-- Exercise --
In the records that follow, find each line with "plus" and pull it out.

-- Data records --
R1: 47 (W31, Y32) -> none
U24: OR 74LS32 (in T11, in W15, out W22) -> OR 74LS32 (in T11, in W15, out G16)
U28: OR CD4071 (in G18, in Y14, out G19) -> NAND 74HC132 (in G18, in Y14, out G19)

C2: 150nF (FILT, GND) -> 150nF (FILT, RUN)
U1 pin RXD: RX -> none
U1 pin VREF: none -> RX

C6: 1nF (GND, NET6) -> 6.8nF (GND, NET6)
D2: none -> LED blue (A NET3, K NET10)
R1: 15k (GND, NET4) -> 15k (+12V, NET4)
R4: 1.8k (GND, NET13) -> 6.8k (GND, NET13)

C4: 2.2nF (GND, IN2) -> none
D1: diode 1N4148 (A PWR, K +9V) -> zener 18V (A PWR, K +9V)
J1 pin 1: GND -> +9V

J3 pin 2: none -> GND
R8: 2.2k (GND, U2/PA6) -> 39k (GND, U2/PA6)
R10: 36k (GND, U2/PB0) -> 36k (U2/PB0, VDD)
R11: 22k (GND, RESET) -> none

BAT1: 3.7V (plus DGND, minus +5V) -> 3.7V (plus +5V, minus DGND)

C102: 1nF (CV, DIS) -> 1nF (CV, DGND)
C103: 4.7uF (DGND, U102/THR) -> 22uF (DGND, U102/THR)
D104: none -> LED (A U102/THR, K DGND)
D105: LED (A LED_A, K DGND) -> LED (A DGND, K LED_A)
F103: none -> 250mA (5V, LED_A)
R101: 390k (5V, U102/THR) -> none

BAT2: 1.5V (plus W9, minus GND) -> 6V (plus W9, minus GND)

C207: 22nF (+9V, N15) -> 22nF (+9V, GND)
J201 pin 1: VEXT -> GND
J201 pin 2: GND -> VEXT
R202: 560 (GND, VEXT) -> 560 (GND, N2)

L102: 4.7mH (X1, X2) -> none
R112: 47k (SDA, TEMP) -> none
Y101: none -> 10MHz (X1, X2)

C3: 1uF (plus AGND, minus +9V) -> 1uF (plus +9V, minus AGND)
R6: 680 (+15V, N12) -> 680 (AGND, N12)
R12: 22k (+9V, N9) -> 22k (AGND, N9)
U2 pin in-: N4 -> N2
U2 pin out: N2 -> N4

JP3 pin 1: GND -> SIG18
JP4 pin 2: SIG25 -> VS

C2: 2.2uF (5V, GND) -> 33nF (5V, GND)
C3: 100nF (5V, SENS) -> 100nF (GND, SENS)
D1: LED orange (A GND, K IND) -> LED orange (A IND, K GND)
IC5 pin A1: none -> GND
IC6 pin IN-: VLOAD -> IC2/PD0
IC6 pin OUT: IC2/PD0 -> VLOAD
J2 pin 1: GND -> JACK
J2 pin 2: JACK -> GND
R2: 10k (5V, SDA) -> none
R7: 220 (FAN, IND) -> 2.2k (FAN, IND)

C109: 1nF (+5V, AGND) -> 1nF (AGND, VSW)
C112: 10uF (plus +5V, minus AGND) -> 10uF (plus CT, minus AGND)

-- Output below --
BAT1: 3.7V (plus DGND, minus +5V) -> 3.7V (plus +5V, minus DGND)
BAT2: 1.5V (plus W9, minus GND) -> 6V (plus W9, minus GND)
C3: 1uF (plus AGND, minus +9V) -> 1uF (plus +9V, minus AGND)
C112: 10uF (plus +5V, minus AGND) -> 10uF (plus CT, minus AGND)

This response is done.